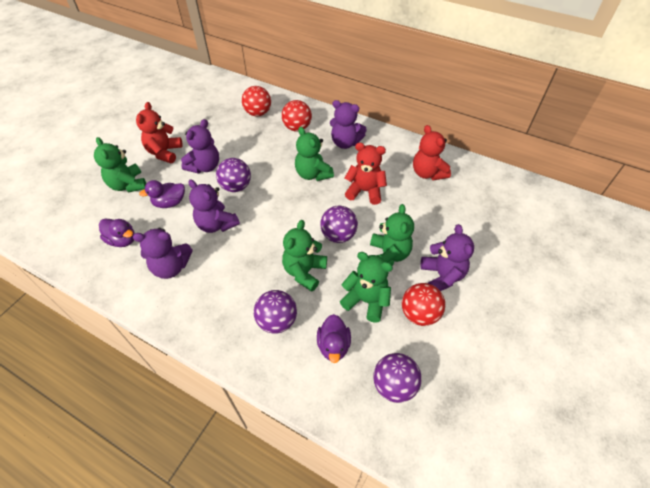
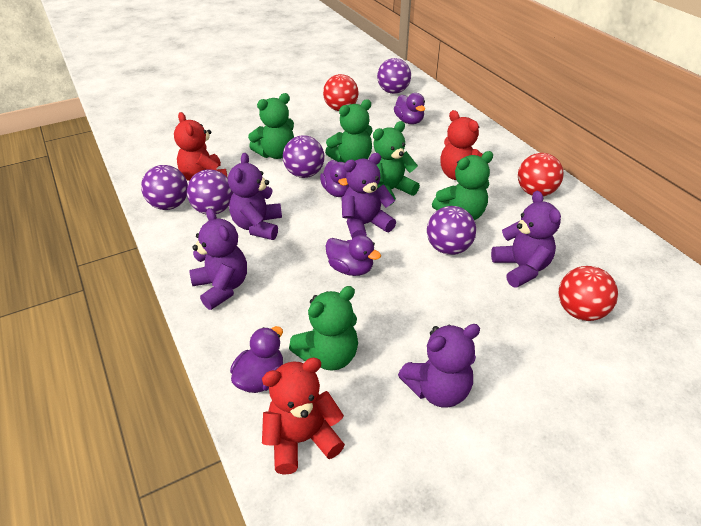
purple ball: 4 -> 5
purple duck: 3 -> 4

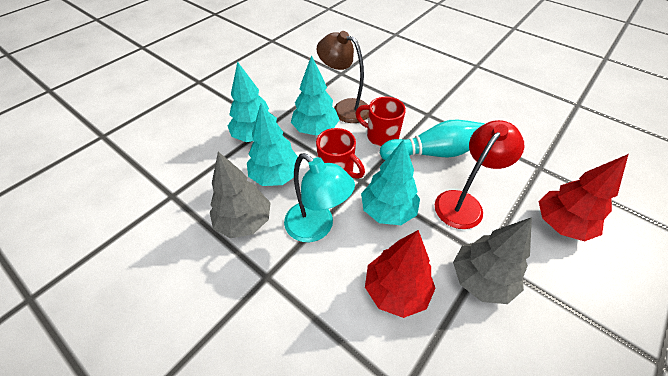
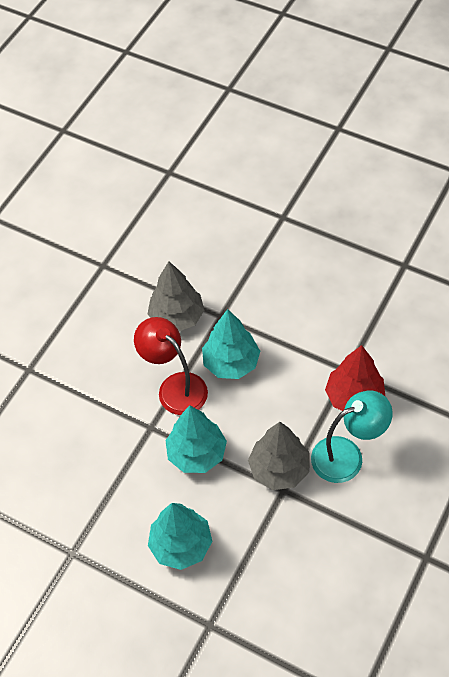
brown lamp: 1 -> 0
red mug: 2 -> 0
red tree: 2 -> 1
turquoise bowling pin: 1 -> 0
turquoise tree: 4 -> 3

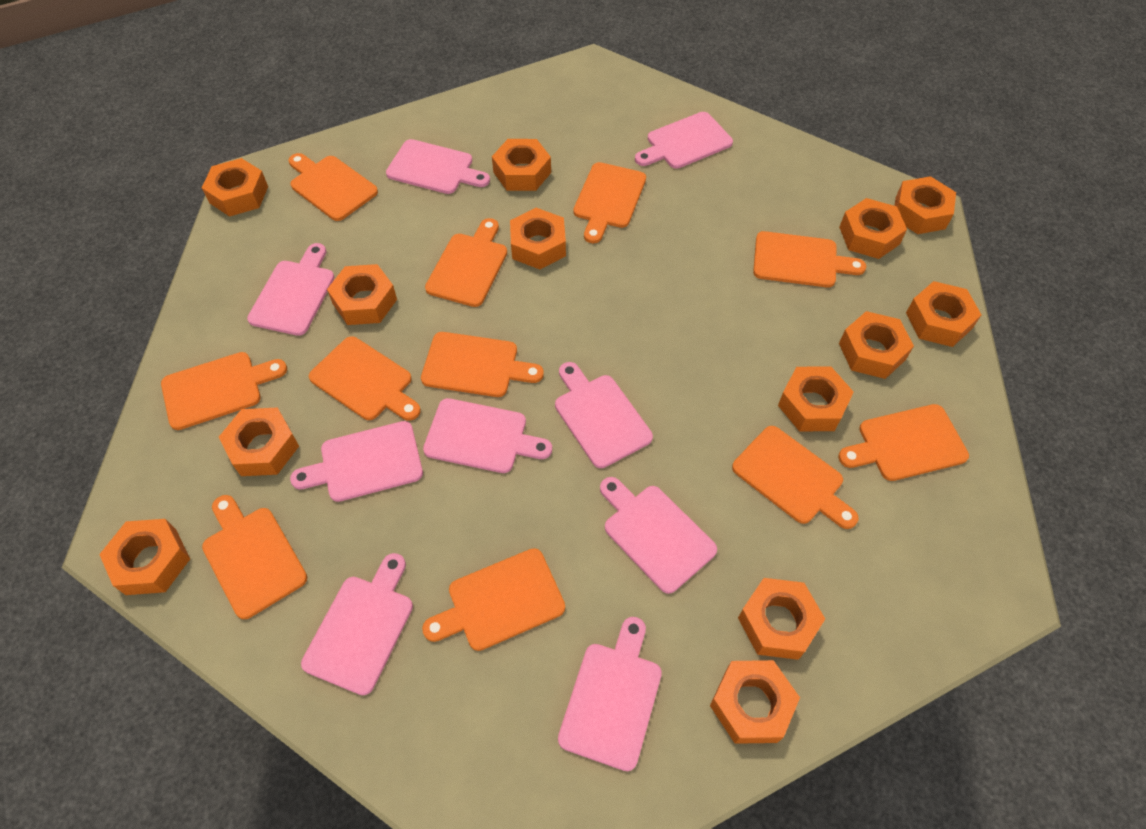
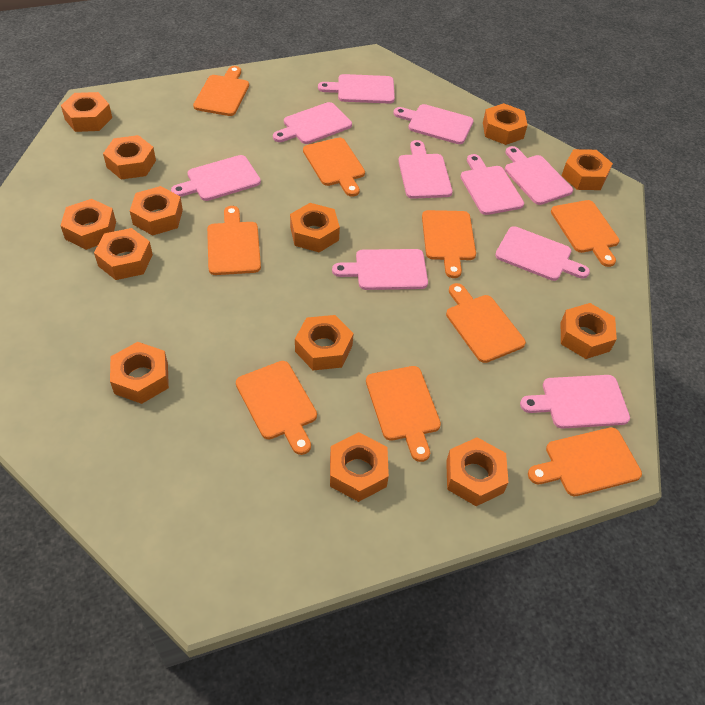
orange cutting board: 11 -> 9
pink cutting board: 9 -> 10

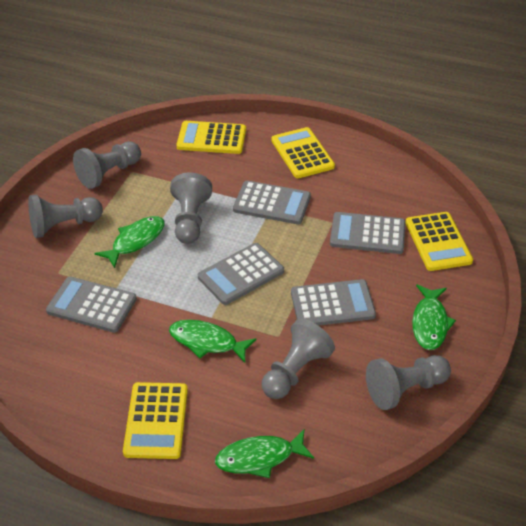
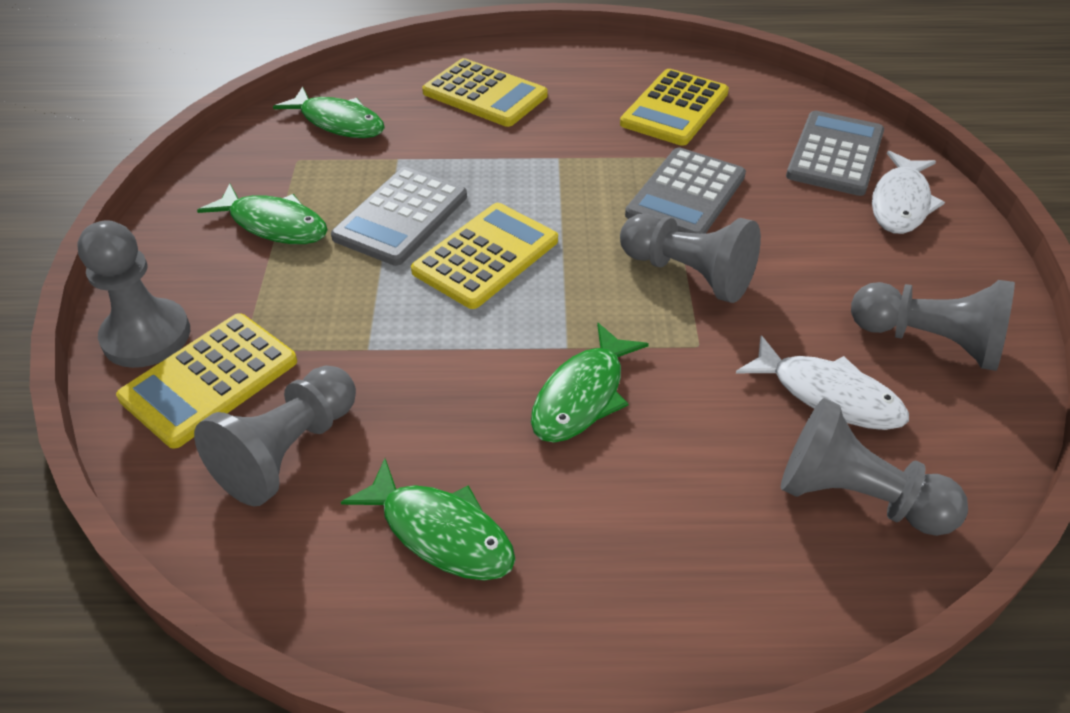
grey calculator: 5 -> 3
white fish: 0 -> 2

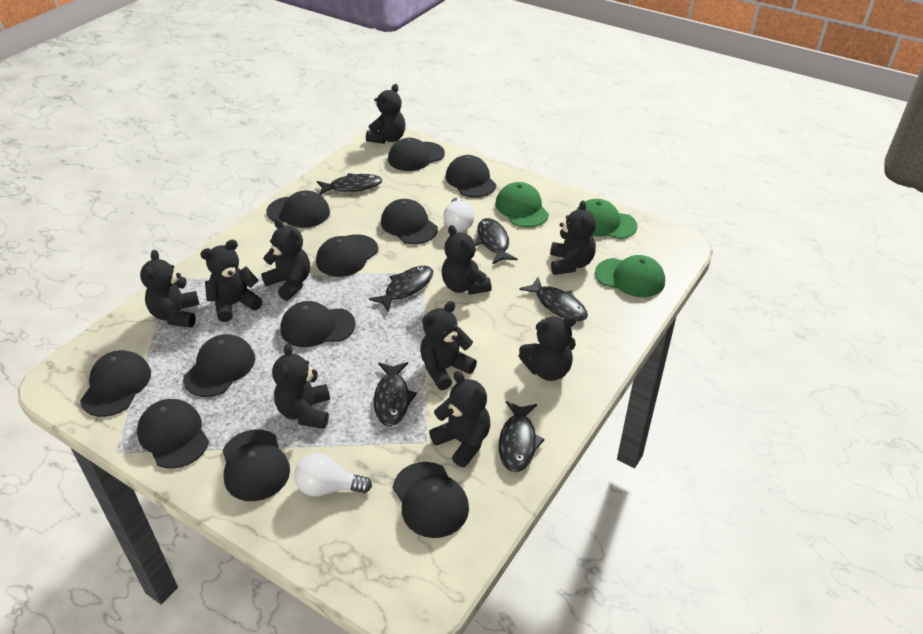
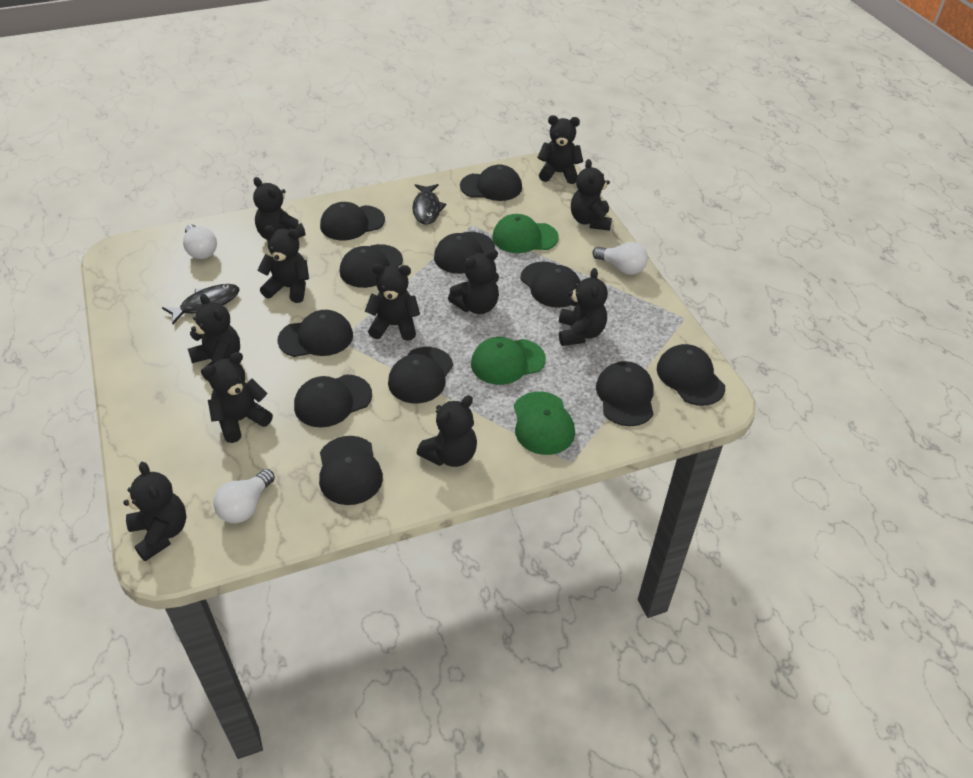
black fish: 6 -> 2
black teddy bear: 10 -> 11
white light bulb: 2 -> 3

———

A faithful copy of the records above is needed, with the pictures left out.

purple ball: 4 -> 5
purple duck: 3 -> 4

brown lamp: 1 -> 0
red mug: 2 -> 0
red tree: 2 -> 1
turquoise bowling pin: 1 -> 0
turquoise tree: 4 -> 3

orange cutting board: 11 -> 9
pink cutting board: 9 -> 10

grey calculator: 5 -> 3
white fish: 0 -> 2

black fish: 6 -> 2
black teddy bear: 10 -> 11
white light bulb: 2 -> 3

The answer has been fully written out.